Set down exactly the lines from the one containing "brown fork: 1 -> 4" through the end of the records below, both included, and nothing else.

EXCERPTED DATA >>
::::
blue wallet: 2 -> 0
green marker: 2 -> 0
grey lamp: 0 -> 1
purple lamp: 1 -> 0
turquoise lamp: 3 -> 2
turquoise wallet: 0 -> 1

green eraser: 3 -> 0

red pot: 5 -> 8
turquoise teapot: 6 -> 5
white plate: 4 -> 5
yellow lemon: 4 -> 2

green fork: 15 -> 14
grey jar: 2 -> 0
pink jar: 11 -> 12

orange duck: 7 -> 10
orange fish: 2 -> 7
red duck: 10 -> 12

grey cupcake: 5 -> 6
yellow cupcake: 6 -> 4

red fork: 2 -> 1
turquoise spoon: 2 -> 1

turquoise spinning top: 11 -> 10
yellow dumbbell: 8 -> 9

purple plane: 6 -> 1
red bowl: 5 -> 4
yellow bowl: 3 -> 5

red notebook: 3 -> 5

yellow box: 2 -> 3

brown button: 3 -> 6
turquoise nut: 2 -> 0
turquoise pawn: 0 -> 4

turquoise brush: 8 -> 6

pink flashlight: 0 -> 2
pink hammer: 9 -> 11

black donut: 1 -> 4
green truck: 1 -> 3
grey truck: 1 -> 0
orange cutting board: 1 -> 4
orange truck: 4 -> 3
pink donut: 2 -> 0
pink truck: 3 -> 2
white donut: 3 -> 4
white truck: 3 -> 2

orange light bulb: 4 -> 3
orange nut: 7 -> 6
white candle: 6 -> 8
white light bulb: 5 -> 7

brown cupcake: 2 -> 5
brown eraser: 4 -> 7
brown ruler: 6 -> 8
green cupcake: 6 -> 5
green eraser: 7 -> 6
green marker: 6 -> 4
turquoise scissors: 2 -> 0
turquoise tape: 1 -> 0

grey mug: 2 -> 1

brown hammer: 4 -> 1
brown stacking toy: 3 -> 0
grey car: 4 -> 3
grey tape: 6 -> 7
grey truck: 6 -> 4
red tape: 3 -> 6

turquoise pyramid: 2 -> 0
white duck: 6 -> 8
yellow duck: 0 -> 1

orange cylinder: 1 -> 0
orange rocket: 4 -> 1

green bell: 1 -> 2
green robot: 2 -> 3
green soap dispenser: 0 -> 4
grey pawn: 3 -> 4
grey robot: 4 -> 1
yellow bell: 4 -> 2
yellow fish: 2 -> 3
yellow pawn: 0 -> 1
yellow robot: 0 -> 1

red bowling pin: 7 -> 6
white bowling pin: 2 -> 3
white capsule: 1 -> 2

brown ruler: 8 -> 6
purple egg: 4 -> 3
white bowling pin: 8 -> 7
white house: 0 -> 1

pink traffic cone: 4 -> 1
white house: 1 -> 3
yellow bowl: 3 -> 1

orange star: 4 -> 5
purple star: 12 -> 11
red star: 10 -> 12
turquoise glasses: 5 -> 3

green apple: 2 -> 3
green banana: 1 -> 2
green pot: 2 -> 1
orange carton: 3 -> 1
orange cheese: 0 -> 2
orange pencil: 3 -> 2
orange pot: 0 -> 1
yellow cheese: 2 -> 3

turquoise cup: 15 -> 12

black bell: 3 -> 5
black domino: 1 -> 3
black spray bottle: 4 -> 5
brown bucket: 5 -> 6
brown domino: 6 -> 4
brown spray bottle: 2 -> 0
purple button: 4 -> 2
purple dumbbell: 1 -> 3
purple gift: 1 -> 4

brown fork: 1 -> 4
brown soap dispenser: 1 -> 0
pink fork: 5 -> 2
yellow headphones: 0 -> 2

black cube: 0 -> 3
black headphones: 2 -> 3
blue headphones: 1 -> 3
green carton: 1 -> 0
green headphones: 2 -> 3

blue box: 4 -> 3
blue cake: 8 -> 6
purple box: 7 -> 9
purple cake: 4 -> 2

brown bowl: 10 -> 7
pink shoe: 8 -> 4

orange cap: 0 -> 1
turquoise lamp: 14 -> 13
::::
ANSWER >>
brown fork: 1 -> 4
brown soap dispenser: 1 -> 0
pink fork: 5 -> 2
yellow headphones: 0 -> 2

black cube: 0 -> 3
black headphones: 2 -> 3
blue headphones: 1 -> 3
green carton: 1 -> 0
green headphones: 2 -> 3

blue box: 4 -> 3
blue cake: 8 -> 6
purple box: 7 -> 9
purple cake: 4 -> 2

brown bowl: 10 -> 7
pink shoe: 8 -> 4

orange cap: 0 -> 1
turquoise lamp: 14 -> 13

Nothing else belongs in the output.